- **DATASET CONTENT**

----------

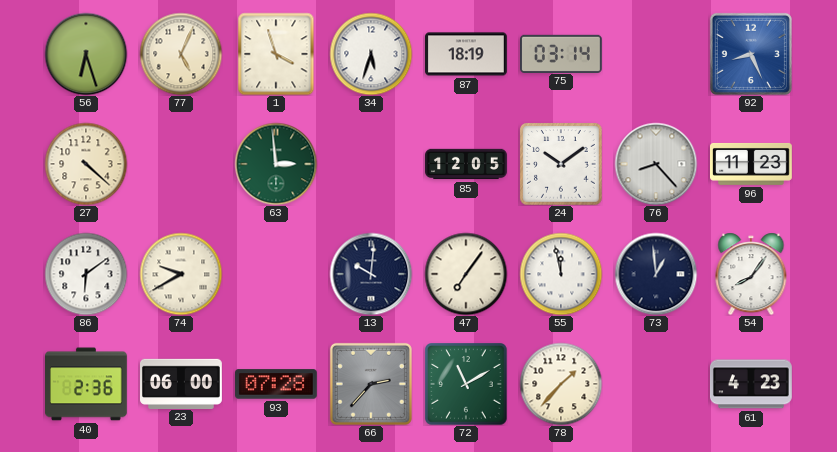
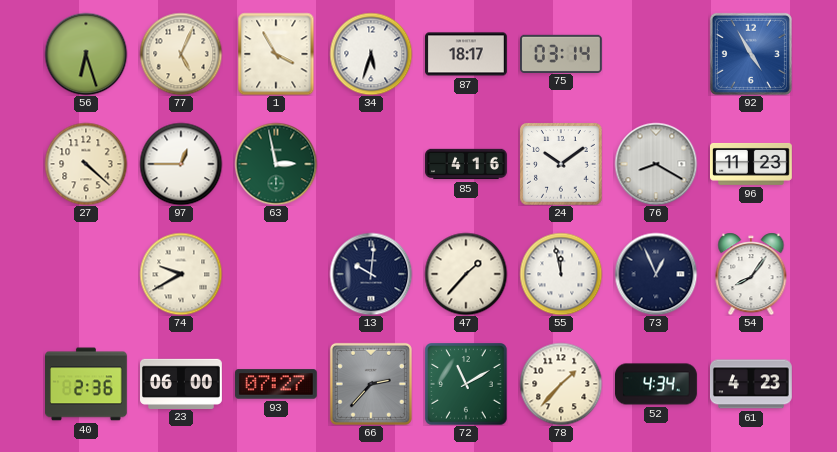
1: 3:57 -> 3:55
87: 18:19 -> 18:17
92: 8:26 -> 4:55
97: none -> 12:45
63: 2:59 -> 2:58
85: 12:05 -> 4:16
76: 8:23 -> 8:20
86: 6:09 -> none
47: 7:06 -> 1:37
73: 12:59 -> 12:56
93: 07:28 -> 07:27
52: none -> 4:34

----------

- **EXERCISE DIRECTIONS**
Return every line of the listing above as a numbered list, omitting blank lines and the pictures.

- **RESULT**
1. 1: 3:57 -> 3:55
2. 87: 18:19 -> 18:17
3. 92: 8:26 -> 4:55
4. 97: none -> 12:45
5. 63: 2:59 -> 2:58
6. 85: 12:05 -> 4:16
7. 76: 8:23 -> 8:20
8. 86: 6:09 -> none
9. 47: 7:06 -> 1:37
10. 73: 12:59 -> 12:56
11. 93: 07:28 -> 07:27
12. 52: none -> 4:34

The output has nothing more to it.